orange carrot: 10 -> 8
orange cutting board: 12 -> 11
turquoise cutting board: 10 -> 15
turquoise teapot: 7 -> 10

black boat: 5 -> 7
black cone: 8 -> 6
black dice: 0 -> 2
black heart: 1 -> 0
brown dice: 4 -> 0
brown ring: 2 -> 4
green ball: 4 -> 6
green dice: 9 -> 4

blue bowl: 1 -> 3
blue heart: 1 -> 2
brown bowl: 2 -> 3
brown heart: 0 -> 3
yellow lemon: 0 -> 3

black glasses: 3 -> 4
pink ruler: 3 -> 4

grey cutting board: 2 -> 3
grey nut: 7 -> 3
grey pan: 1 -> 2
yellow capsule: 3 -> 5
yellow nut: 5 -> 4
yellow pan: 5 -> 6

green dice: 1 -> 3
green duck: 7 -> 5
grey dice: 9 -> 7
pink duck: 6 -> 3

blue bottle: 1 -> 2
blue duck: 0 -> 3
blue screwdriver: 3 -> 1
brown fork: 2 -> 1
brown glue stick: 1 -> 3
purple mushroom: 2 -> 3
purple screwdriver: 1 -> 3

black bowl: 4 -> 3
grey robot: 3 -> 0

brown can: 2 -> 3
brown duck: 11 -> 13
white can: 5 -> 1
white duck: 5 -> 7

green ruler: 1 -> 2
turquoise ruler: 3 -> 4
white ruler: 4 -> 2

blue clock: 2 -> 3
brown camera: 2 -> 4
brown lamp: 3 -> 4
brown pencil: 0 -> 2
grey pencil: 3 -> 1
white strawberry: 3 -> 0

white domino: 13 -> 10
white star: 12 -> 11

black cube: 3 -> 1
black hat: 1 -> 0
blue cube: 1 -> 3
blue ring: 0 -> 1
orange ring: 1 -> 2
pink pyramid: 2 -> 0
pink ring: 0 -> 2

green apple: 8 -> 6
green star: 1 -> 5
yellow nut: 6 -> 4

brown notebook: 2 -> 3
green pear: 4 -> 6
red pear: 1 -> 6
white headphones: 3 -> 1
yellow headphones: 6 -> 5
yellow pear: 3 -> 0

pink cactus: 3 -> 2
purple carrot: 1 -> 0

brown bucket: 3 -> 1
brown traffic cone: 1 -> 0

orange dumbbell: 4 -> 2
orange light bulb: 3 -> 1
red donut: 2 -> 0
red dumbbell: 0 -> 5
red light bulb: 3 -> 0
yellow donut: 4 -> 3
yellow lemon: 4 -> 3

········

How many of the lines above contain the word "white"? Only the number should be given.

§ Response to this task
7